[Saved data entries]
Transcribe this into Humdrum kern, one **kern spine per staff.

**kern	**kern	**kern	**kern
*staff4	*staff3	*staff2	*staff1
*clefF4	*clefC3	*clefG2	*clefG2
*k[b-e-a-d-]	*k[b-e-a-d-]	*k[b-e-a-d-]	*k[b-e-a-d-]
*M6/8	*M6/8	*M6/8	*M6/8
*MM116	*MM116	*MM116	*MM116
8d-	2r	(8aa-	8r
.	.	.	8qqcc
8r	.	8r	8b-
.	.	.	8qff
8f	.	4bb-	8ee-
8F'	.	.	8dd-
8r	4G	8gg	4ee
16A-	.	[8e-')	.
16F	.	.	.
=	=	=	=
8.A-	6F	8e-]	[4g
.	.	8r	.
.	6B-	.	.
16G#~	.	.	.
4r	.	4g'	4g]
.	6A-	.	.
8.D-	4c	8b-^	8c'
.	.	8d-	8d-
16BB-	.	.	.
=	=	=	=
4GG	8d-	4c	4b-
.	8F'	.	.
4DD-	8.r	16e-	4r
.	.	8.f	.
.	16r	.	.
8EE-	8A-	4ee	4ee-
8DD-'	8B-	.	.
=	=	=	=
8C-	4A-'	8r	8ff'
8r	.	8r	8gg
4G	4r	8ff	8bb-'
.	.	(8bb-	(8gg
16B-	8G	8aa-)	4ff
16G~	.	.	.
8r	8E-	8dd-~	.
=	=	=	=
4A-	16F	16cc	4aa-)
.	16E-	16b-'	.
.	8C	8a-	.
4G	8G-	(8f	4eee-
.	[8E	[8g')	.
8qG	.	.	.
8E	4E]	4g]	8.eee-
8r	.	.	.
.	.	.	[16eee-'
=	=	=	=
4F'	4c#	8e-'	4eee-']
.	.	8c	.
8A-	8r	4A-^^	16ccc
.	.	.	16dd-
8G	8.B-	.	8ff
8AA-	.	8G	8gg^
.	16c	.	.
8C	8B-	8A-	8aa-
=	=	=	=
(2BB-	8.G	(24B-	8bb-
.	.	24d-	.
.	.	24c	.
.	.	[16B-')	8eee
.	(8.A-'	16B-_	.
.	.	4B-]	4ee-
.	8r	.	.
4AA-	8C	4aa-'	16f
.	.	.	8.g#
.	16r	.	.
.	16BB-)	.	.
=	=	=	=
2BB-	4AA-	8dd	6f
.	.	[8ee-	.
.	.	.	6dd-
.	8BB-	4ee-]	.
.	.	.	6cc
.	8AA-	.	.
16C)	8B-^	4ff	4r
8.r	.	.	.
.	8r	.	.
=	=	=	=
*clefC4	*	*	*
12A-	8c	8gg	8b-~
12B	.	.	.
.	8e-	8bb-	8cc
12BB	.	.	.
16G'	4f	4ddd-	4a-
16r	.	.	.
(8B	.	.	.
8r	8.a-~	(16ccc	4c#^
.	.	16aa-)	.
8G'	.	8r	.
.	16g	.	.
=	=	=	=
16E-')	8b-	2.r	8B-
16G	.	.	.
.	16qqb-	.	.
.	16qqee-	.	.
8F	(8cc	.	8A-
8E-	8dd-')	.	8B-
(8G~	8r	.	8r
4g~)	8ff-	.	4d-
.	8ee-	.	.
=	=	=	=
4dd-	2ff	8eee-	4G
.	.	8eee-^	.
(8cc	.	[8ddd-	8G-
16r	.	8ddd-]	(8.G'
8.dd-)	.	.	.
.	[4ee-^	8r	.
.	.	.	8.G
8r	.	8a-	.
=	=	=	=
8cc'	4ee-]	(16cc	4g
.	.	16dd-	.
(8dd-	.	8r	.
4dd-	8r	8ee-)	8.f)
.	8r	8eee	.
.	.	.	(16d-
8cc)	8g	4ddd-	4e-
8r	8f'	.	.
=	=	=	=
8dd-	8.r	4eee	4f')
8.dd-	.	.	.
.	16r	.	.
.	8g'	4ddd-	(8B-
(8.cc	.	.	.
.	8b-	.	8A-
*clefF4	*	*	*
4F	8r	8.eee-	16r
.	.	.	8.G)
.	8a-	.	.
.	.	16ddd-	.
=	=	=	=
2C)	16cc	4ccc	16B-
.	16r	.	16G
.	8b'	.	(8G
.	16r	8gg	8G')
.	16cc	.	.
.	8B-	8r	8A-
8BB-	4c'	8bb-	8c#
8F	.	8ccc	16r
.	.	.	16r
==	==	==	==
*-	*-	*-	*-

• [GIVEN EXERCISE]
Count the lines above that contain the string "kern", treating uppercase and lowercase as different. Reply with the number only.

• [EXERCISE RESPONSE]
2